[TASK DETAILS] For each line of the listing that includes the word "black", show the whole line.

[RECORDS PROVIDED]
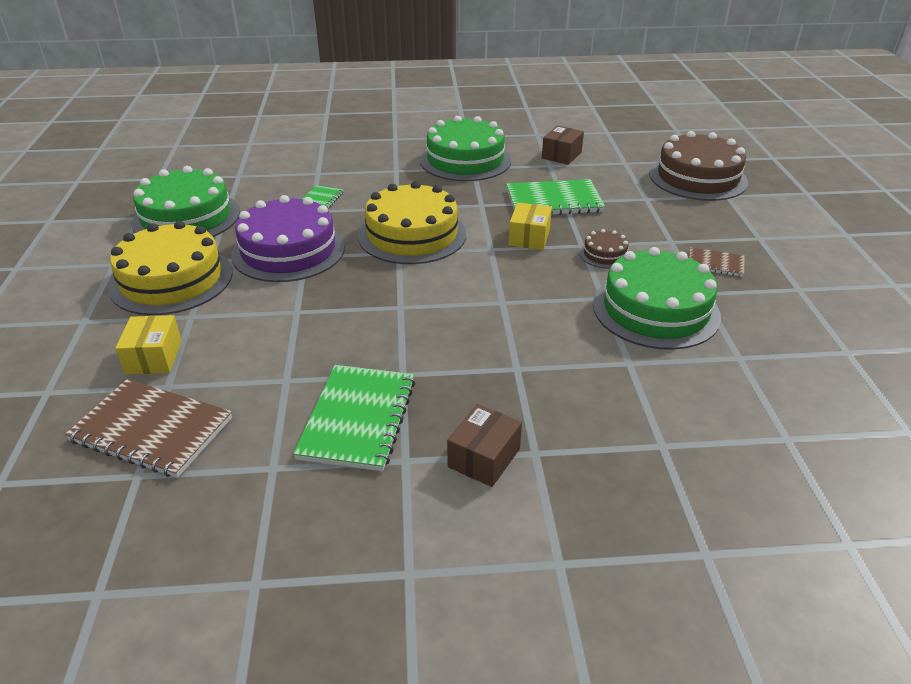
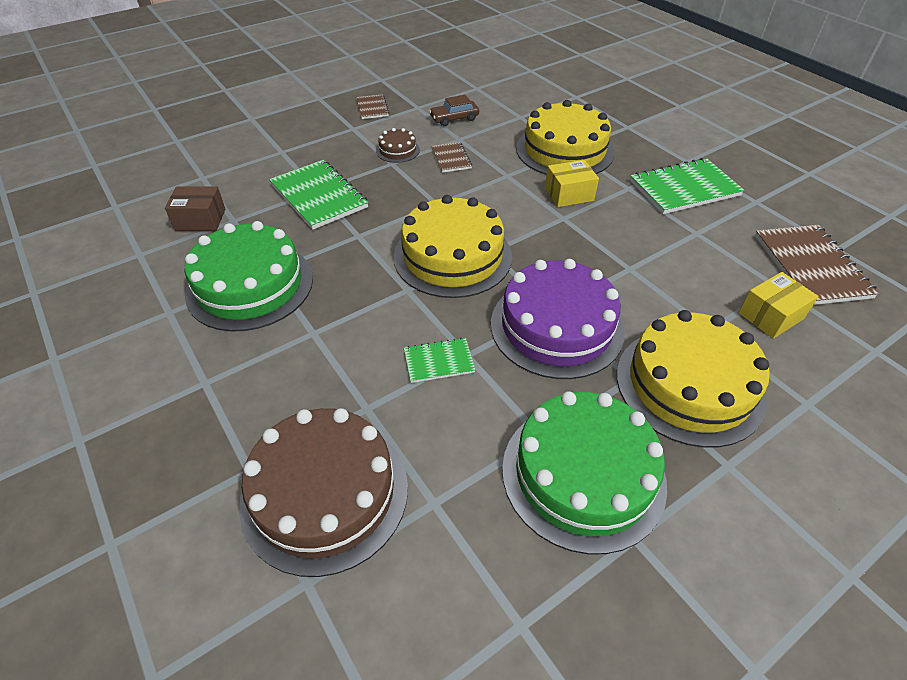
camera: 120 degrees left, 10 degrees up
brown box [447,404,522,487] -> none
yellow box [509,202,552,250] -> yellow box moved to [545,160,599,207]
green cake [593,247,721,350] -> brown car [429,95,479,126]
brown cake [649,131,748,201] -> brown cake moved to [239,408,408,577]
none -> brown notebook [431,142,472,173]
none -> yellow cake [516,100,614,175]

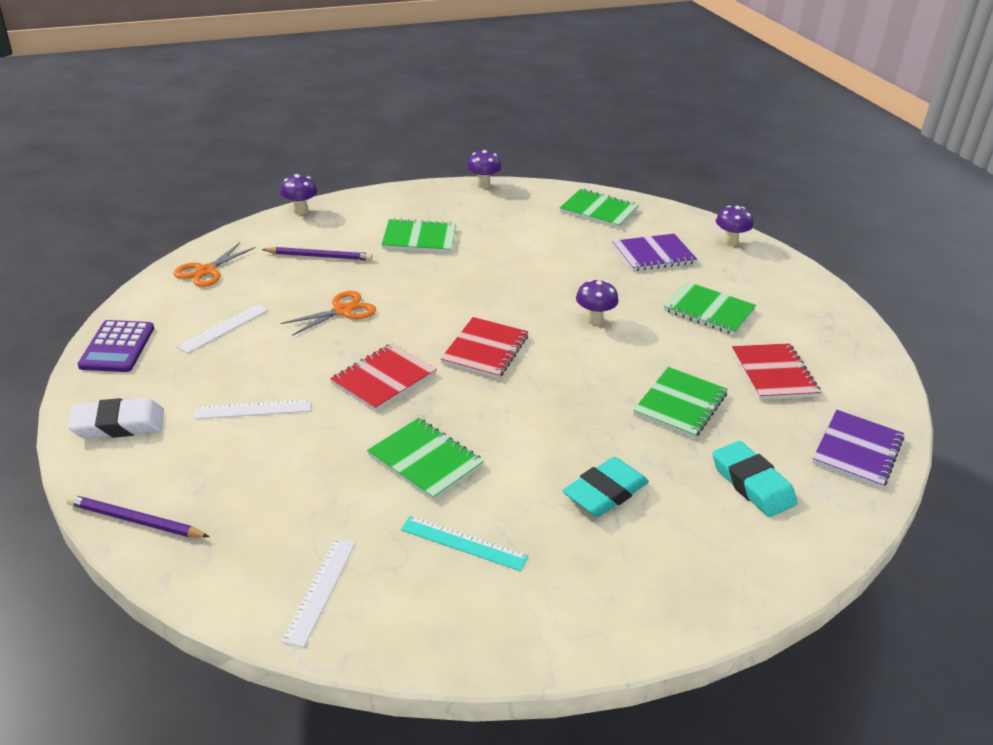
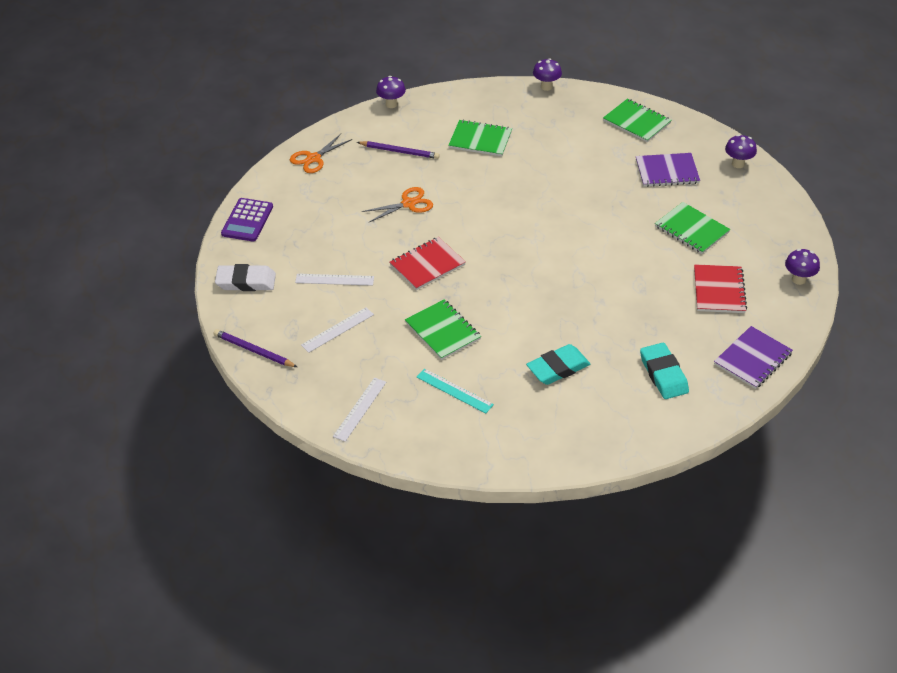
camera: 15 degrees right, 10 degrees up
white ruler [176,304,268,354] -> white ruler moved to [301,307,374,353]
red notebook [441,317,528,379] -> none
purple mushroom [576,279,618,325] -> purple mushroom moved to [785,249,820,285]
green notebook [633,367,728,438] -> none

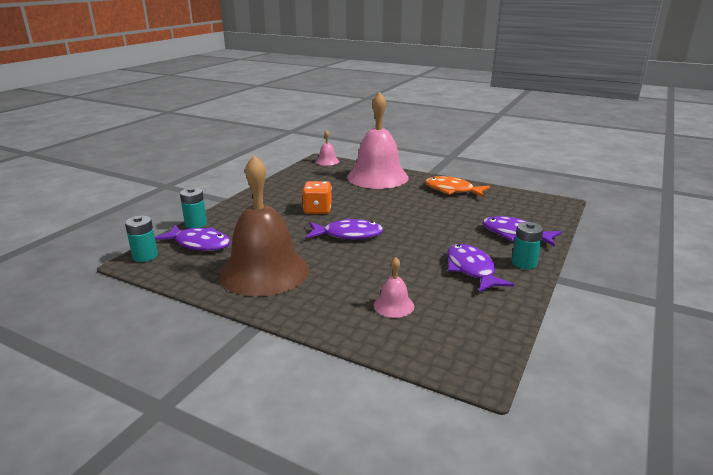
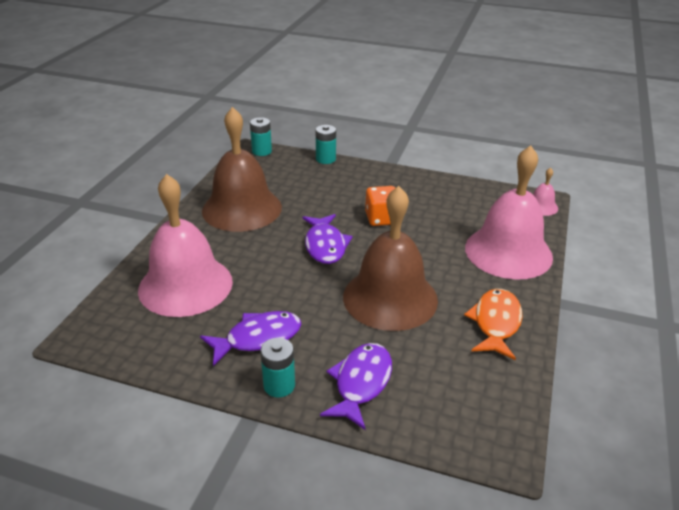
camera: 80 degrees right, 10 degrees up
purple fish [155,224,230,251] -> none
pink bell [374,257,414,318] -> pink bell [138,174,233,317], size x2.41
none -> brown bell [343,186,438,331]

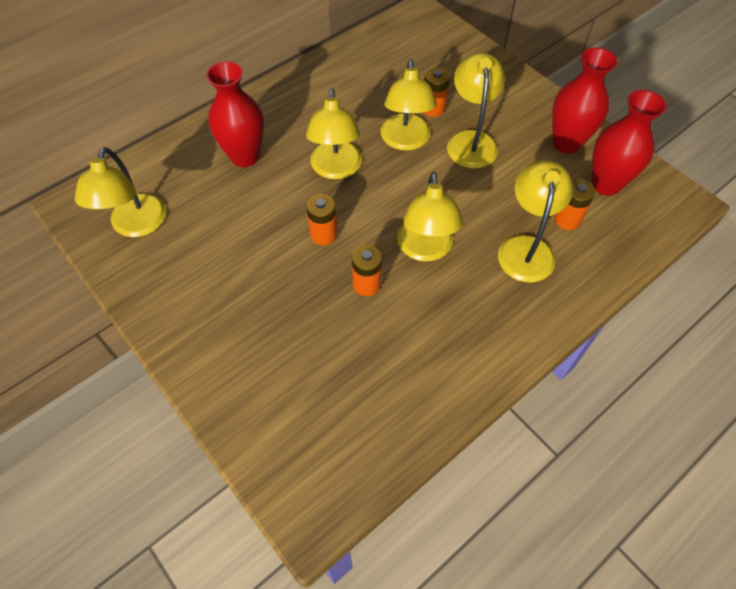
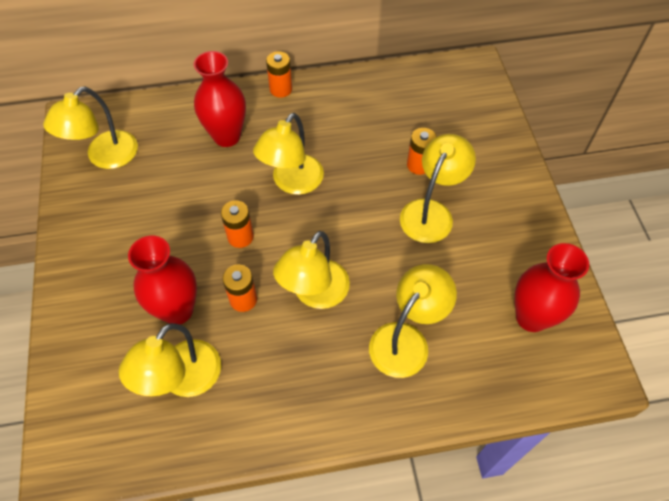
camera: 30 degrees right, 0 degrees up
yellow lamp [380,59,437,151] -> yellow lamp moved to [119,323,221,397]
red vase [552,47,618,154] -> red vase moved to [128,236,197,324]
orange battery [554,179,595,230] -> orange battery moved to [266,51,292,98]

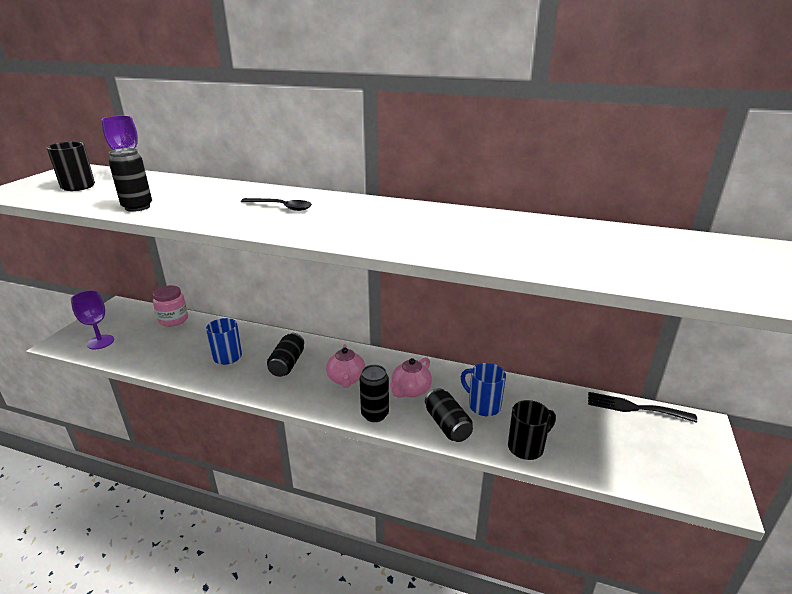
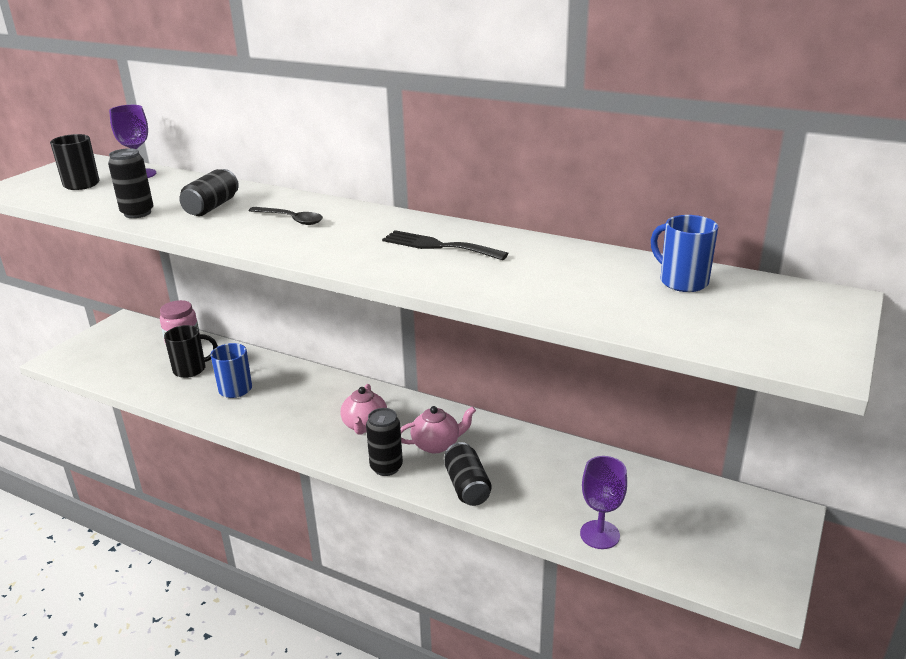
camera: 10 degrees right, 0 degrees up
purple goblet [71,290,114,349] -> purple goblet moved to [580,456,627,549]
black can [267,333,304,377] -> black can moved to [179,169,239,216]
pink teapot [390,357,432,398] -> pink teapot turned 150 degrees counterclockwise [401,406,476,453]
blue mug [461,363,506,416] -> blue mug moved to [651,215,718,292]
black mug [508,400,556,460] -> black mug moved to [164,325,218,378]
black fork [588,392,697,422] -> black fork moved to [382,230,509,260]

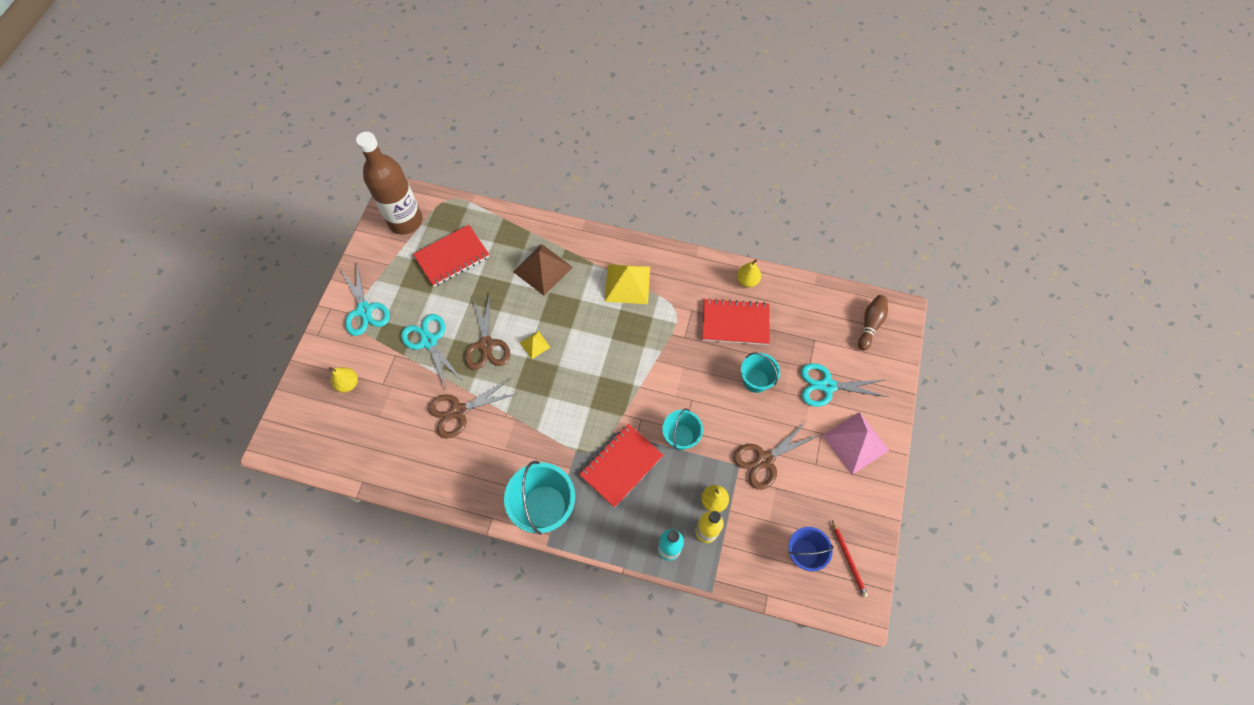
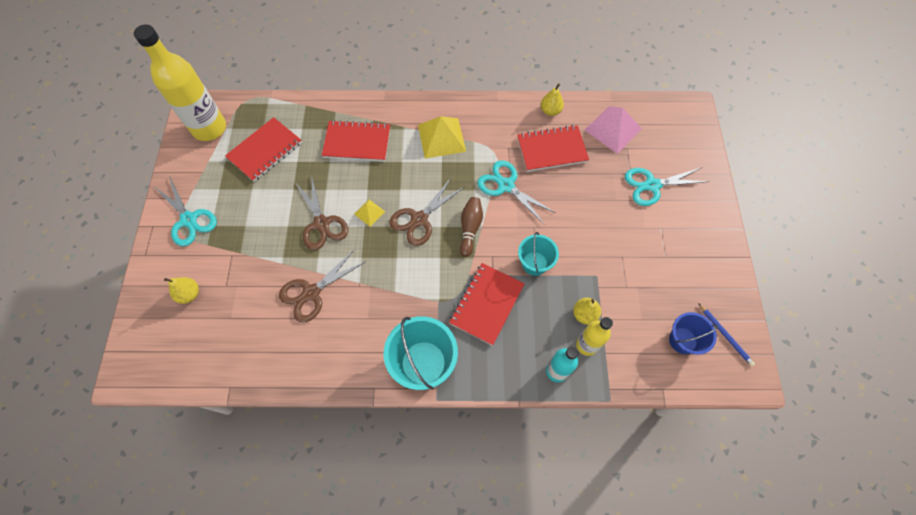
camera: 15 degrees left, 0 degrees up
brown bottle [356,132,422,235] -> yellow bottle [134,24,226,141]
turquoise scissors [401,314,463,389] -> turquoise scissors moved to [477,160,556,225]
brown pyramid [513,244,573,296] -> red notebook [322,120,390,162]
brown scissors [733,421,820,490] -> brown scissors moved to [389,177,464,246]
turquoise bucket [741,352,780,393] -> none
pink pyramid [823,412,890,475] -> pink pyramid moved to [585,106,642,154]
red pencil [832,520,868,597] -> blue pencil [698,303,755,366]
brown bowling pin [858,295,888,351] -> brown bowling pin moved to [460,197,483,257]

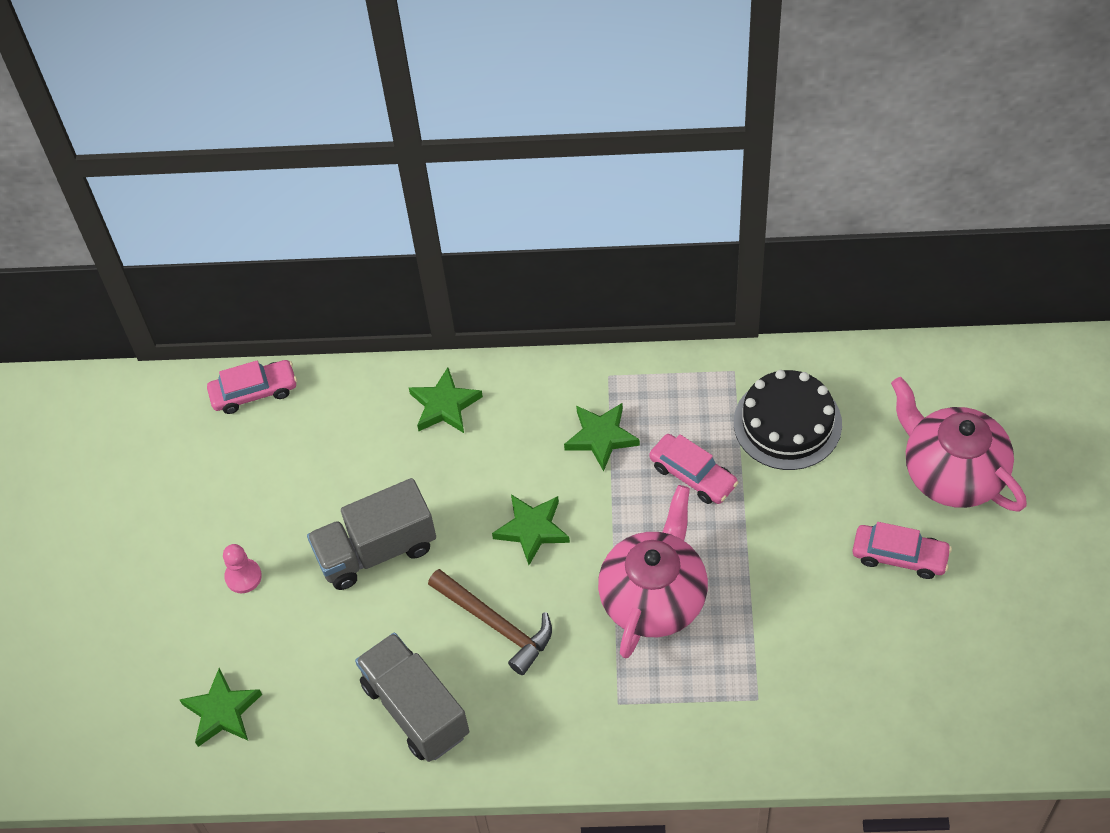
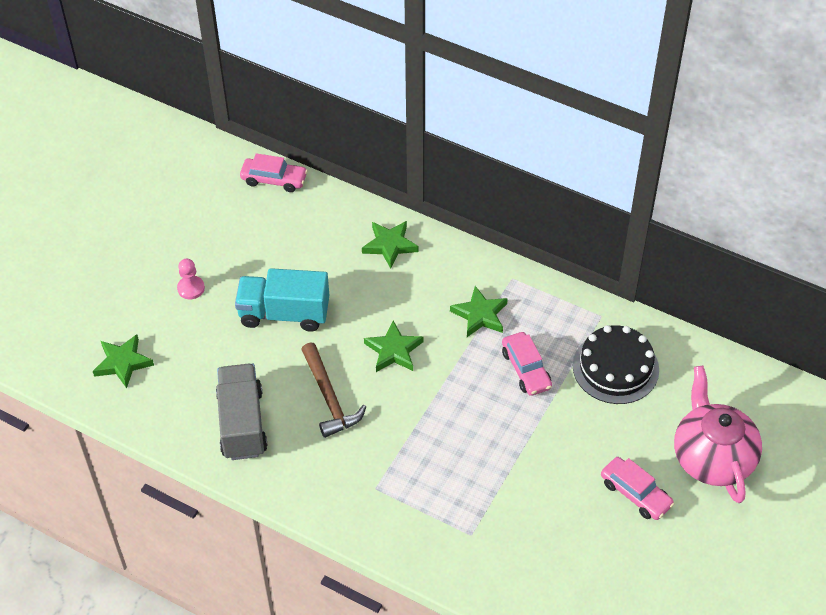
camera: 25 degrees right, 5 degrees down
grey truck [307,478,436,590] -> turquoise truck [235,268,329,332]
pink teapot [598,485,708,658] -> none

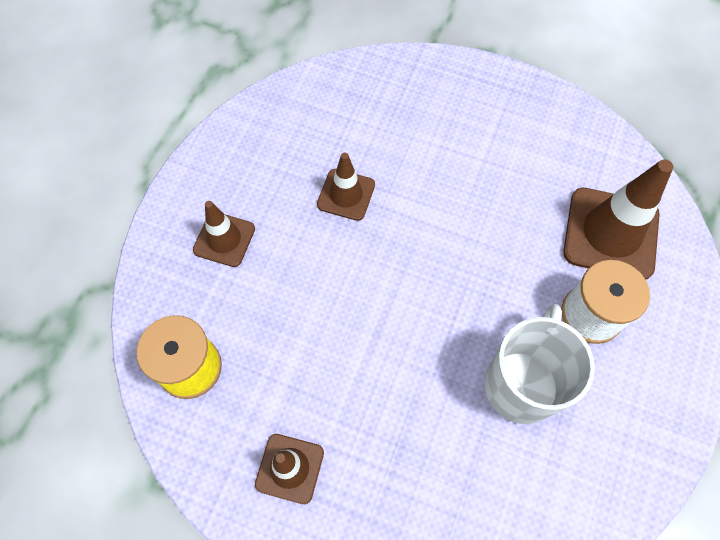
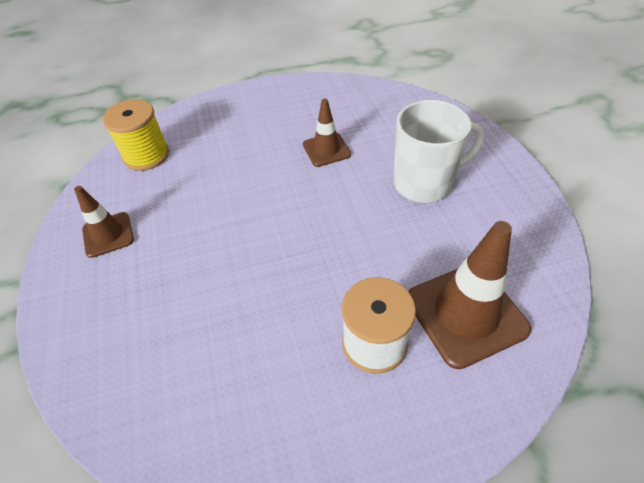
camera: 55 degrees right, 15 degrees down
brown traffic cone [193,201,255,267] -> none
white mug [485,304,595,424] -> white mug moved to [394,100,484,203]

[EXPECTED ANSWER]
black can [267,333,304,377] -> black can moved to [179,169,239,216]
black mug [508,400,556,460] -> black mug moved to [164,325,218,378]
black fork [588,392,697,422] -> black fork moved to [382,230,509,260]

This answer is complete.